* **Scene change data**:
++++++

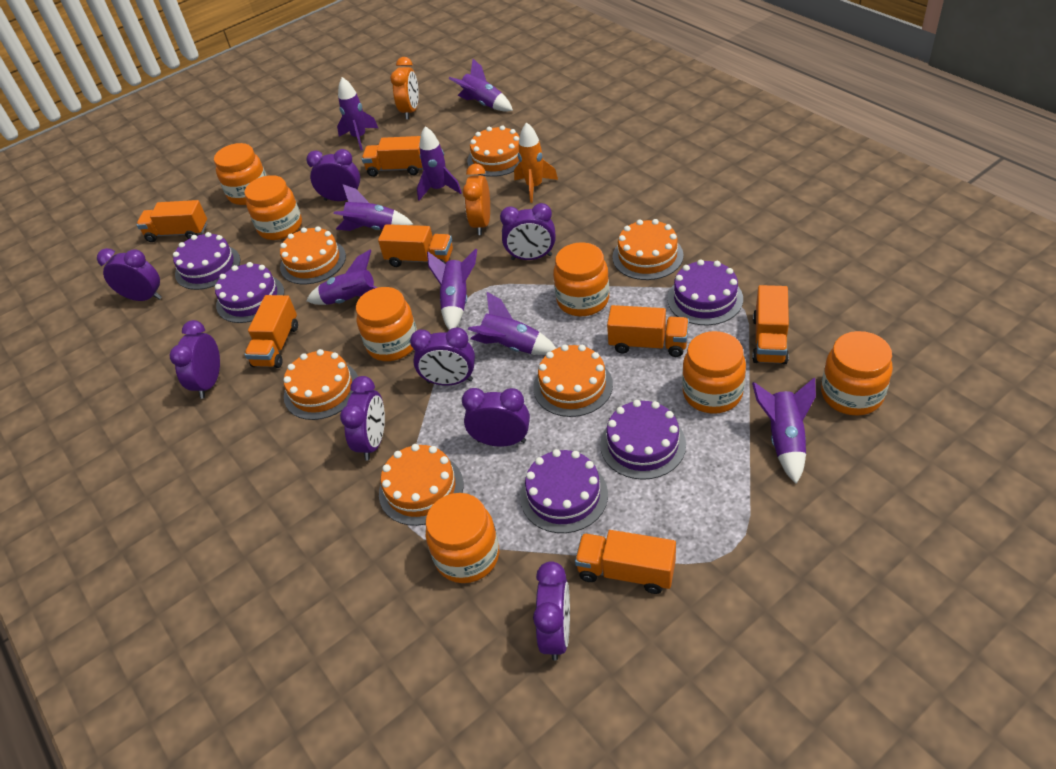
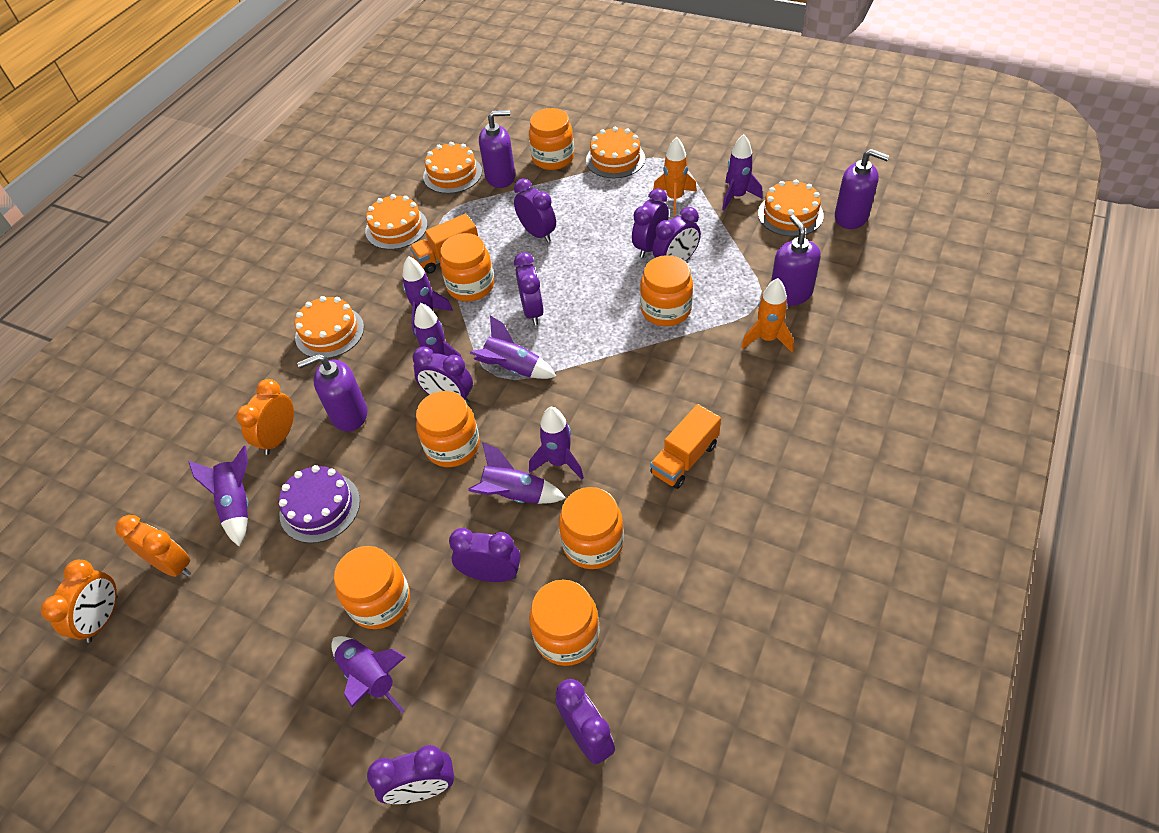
orange cake: 6 -> 5
orange clock: 2 -> 3
orange rocket: 1 -> 2
orange truck: 7 -> 2
purple cake: 5 -> 1
purple soap dispenser: 0 -> 4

++++++

* **What to work on**: An exact copy of the entries above is needed, with the pictures removed.

* **Output**:
orange cake: 6 -> 5
orange clock: 2 -> 3
orange rocket: 1 -> 2
orange truck: 7 -> 2
purple cake: 5 -> 1
purple soap dispenser: 0 -> 4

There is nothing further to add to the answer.